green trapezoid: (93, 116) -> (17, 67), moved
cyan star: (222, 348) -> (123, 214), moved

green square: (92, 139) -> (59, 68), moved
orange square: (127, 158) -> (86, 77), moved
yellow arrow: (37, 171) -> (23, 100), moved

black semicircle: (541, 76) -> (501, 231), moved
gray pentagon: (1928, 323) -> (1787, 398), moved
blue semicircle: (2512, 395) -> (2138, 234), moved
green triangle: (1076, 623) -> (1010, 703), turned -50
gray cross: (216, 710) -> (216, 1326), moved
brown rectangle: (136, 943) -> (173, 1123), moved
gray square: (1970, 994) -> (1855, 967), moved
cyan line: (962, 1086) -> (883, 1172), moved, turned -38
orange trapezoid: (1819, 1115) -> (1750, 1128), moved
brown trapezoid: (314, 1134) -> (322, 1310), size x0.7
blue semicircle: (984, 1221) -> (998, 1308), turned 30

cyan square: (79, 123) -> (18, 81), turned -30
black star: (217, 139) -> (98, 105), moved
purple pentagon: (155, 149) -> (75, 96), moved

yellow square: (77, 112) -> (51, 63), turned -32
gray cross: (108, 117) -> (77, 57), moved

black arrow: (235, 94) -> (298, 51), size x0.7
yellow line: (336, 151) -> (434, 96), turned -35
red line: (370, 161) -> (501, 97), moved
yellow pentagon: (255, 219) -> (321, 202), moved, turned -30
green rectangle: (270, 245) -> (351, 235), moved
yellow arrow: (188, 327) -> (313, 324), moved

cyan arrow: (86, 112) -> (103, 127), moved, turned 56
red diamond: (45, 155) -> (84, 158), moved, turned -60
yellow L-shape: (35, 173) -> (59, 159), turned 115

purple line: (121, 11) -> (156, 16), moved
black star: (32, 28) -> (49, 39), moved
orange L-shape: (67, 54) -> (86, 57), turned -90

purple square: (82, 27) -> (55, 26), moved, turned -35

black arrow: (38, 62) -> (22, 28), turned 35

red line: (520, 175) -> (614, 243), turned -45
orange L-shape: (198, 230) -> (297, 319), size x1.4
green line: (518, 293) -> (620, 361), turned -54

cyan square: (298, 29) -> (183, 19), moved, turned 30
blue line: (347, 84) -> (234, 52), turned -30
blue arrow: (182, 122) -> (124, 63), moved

************

What you need to do
Wherever the string "trapezoid" shows up in the material, copy the line that holds it.

Answer for the task
green trapezoid: (93, 116) -> (17, 67), moved
orange trapezoid: (1819, 1115) -> (1750, 1128), moved
brown trapezoid: (314, 1134) -> (322, 1310), size x0.7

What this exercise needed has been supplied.